** REQUIRED WORK **
Only the stretch of the listing below that runs from the line with "U15: buffer 74LS07" through the line with "R12: 2.2k (BASE, COM) -> 6.8k (BASE, COM)" is to be printed, exactly and with both ends.

═════ ENTRIES PROVIDED

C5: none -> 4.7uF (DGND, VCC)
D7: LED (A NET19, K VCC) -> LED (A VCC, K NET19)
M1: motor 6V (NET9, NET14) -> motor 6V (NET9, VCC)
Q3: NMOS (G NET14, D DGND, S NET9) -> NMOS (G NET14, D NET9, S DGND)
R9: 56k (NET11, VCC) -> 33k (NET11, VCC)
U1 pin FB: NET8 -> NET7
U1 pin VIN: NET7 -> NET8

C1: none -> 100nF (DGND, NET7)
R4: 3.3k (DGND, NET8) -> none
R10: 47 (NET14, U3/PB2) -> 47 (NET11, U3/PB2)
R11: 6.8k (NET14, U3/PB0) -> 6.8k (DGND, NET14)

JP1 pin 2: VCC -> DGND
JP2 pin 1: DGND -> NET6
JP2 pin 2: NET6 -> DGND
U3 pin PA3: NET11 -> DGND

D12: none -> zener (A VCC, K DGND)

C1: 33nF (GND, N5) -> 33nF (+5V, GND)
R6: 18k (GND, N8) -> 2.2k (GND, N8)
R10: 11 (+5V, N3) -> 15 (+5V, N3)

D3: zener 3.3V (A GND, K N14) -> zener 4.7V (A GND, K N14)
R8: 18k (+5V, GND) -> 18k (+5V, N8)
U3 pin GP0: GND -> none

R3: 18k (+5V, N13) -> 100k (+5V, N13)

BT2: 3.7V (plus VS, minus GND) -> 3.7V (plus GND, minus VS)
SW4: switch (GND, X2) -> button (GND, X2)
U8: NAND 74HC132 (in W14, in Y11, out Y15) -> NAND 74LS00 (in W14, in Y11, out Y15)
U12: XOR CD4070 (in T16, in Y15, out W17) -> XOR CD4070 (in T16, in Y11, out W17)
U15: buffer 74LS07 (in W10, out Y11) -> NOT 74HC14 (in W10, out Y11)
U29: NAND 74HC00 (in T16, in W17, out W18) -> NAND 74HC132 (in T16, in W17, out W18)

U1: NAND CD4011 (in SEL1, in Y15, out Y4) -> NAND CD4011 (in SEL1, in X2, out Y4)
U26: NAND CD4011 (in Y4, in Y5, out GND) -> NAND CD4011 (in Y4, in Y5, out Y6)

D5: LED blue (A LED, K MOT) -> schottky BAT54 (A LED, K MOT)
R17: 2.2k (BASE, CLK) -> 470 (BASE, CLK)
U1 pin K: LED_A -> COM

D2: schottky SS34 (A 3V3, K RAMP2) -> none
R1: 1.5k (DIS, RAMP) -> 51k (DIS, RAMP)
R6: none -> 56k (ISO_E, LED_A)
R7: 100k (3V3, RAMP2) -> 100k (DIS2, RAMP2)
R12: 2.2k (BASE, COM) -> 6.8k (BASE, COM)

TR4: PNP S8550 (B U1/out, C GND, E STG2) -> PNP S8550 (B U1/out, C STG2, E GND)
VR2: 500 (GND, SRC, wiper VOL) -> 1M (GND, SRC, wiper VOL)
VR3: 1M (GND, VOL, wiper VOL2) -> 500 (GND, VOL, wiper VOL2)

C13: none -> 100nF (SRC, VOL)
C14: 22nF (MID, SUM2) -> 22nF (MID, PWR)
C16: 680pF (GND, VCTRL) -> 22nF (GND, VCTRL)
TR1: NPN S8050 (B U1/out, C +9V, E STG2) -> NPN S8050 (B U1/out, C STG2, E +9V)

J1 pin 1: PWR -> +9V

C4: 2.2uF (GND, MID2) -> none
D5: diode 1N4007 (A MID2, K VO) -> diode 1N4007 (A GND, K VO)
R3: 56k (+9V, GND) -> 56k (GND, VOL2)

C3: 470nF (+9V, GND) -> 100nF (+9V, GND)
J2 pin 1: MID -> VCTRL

══════════

** RESPONSE TO THE EXERCISE **
U15: buffer 74LS07 (in W10, out Y11) -> NOT 74HC14 (in W10, out Y11)
U29: NAND 74HC00 (in T16, in W17, out W18) -> NAND 74HC132 (in T16, in W17, out W18)

U1: NAND CD4011 (in SEL1, in Y15, out Y4) -> NAND CD4011 (in SEL1, in X2, out Y4)
U26: NAND CD4011 (in Y4, in Y5, out GND) -> NAND CD4011 (in Y4, in Y5, out Y6)

D5: LED blue (A LED, K MOT) -> schottky BAT54 (A LED, K MOT)
R17: 2.2k (BASE, CLK) -> 470 (BASE, CLK)
U1 pin K: LED_A -> COM

D2: schottky SS34 (A 3V3, K RAMP2) -> none
R1: 1.5k (DIS, RAMP) -> 51k (DIS, RAMP)
R6: none -> 56k (ISO_E, LED_A)
R7: 100k (3V3, RAMP2) -> 100k (DIS2, RAMP2)
R12: 2.2k (BASE, COM) -> 6.8k (BASE, COM)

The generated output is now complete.